== WORK INSTRUCTION ==
Could you write out every record below exactly, leaving out any pictures?

++++++++++

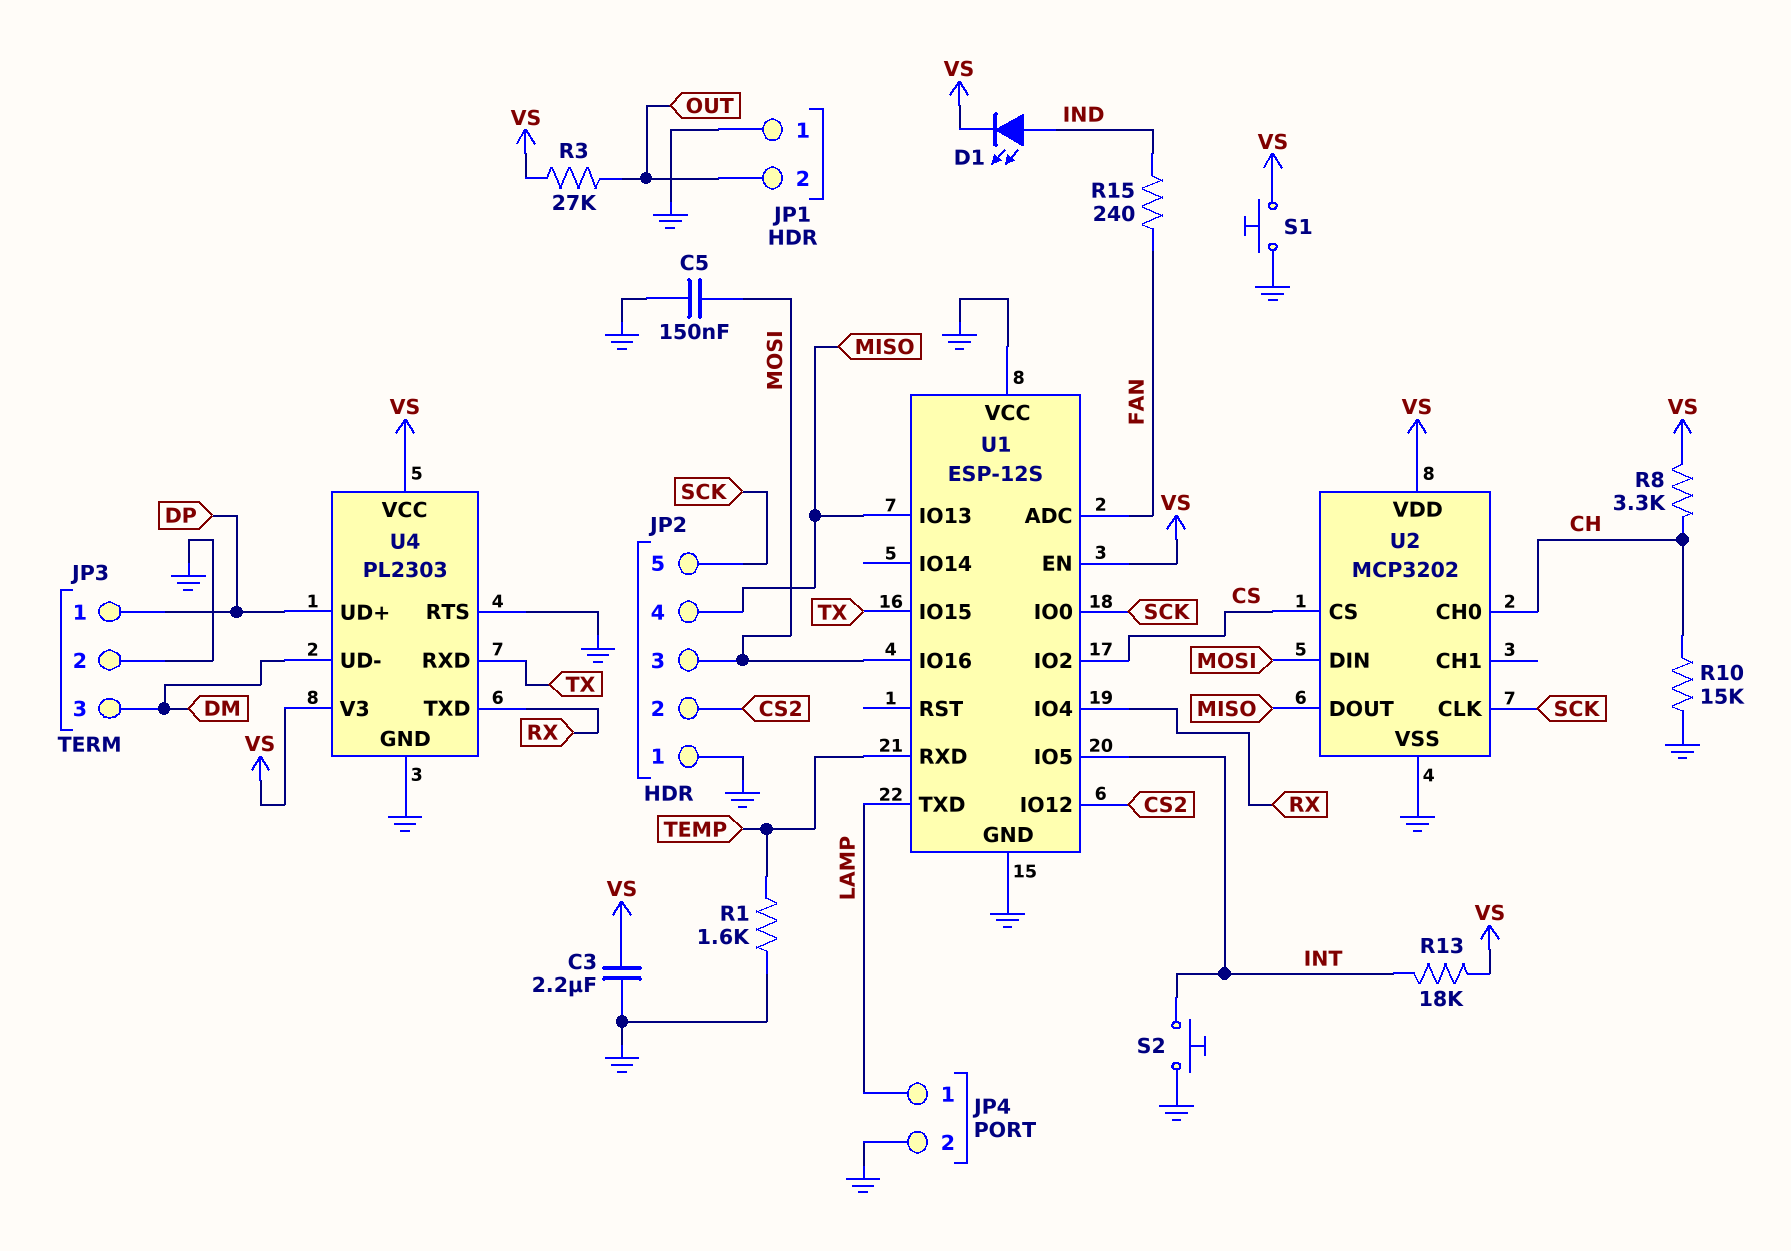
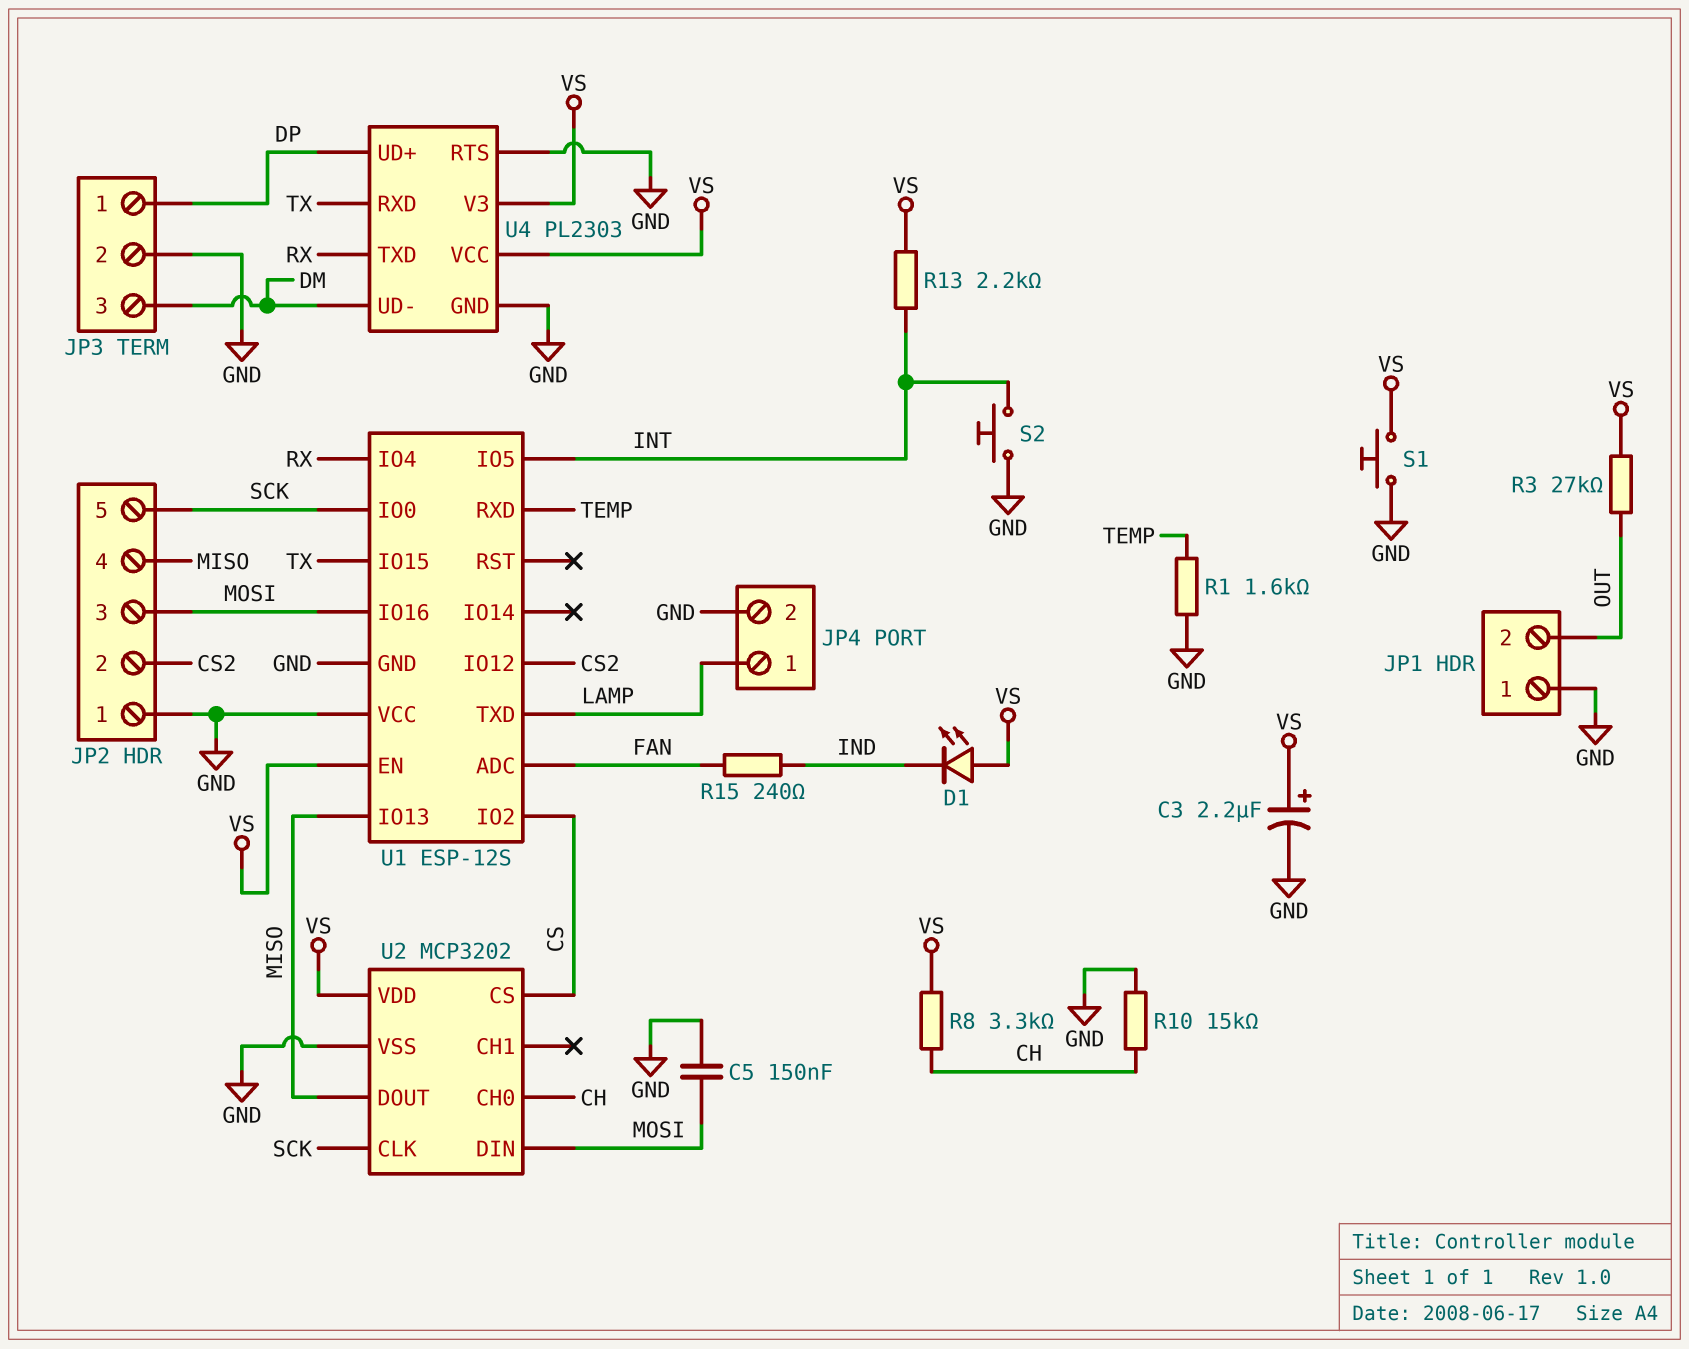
C3: 2.2uF (GND, VS) -> 2.2uF (plus VS, minus GND)
D1: LED (A IND, K VS) -> LED (A VS, K IND)
R13: 18k (INT, VS) -> 2.2k (INT, VS)

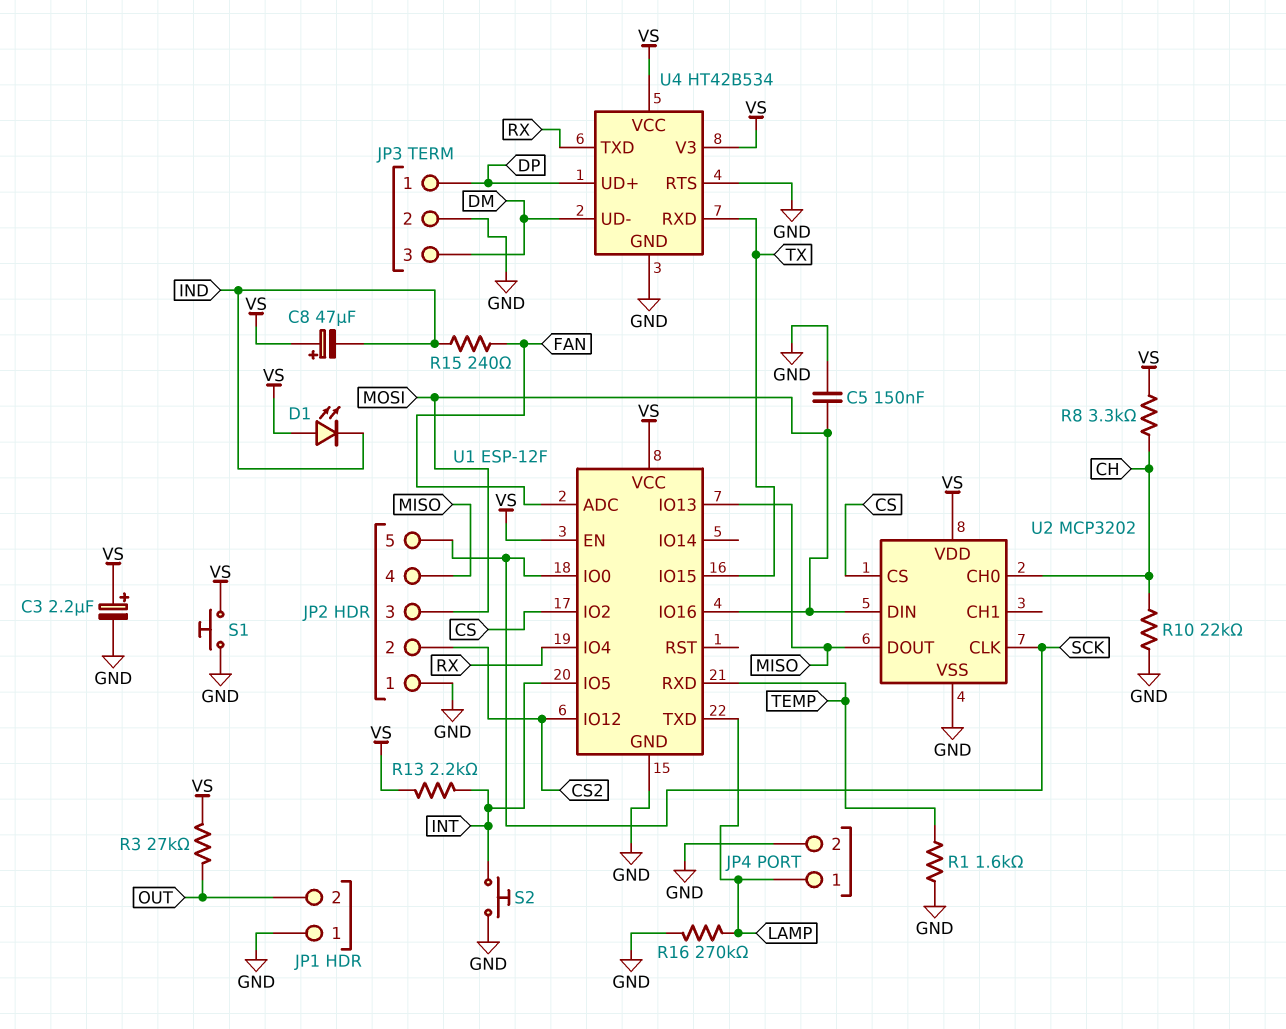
C8: none -> 47uF (plus VS, minus IND)
R10: 15k (CH, GND) -> 22k (CH, GND)
R16: none -> 270k (GND, LAMP)
U1: ESP-12S -> ESP-12F
U1 pin VCC: GND -> VS
U4: PL2303 -> HT42B534

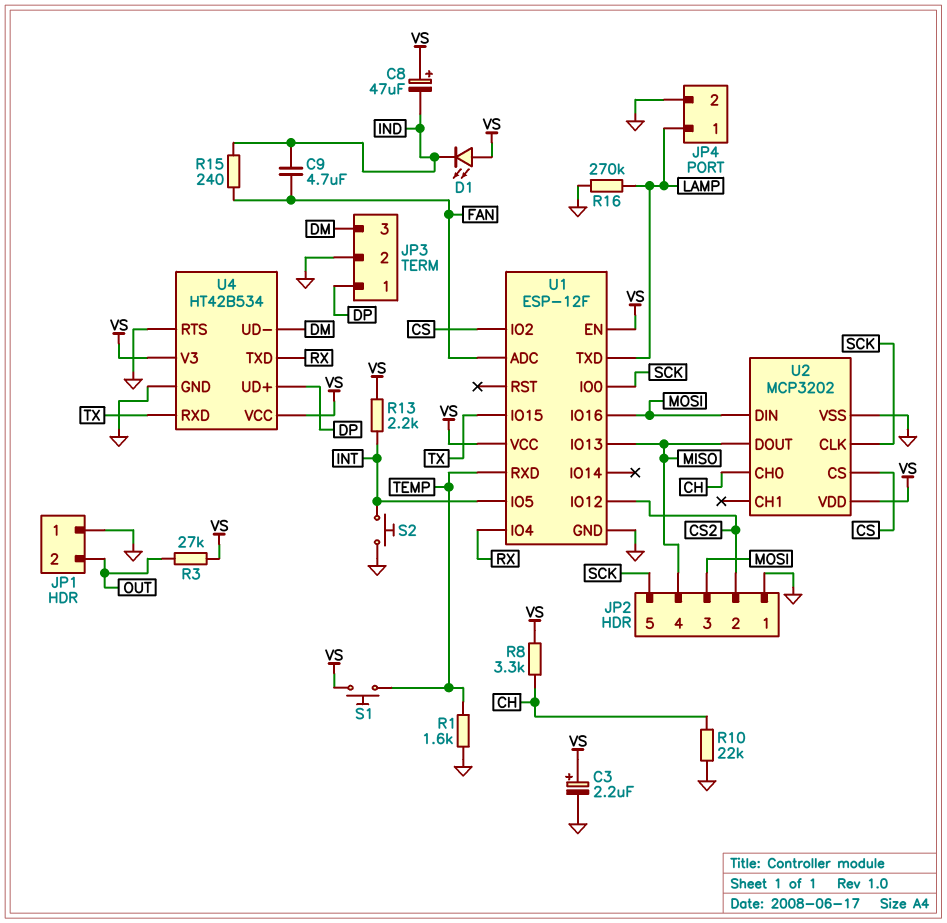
C5: 150nF (GND, MOSI) -> none
C9: none -> 4.7uF (FAN, IND)
S1: button (GND, VS) -> button (TEMP, VS)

++++++++++

== SOLUTION FOR THIS TASK ==
C3: 2.2uF (GND, VS) -> 2.2uF (plus VS, minus GND)
D1: LED (A IND, K VS) -> LED (A VS, K IND)
R13: 18k (INT, VS) -> 2.2k (INT, VS)

C8: none -> 47uF (plus VS, minus IND)
R10: 15k (CH, GND) -> 22k (CH, GND)
R16: none -> 270k (GND, LAMP)
U1: ESP-12S -> ESP-12F
U1 pin VCC: GND -> VS
U4: PL2303 -> HT42B534

C5: 150nF (GND, MOSI) -> none
C9: none -> 4.7uF (FAN, IND)
S1: button (GND, VS) -> button (TEMP, VS)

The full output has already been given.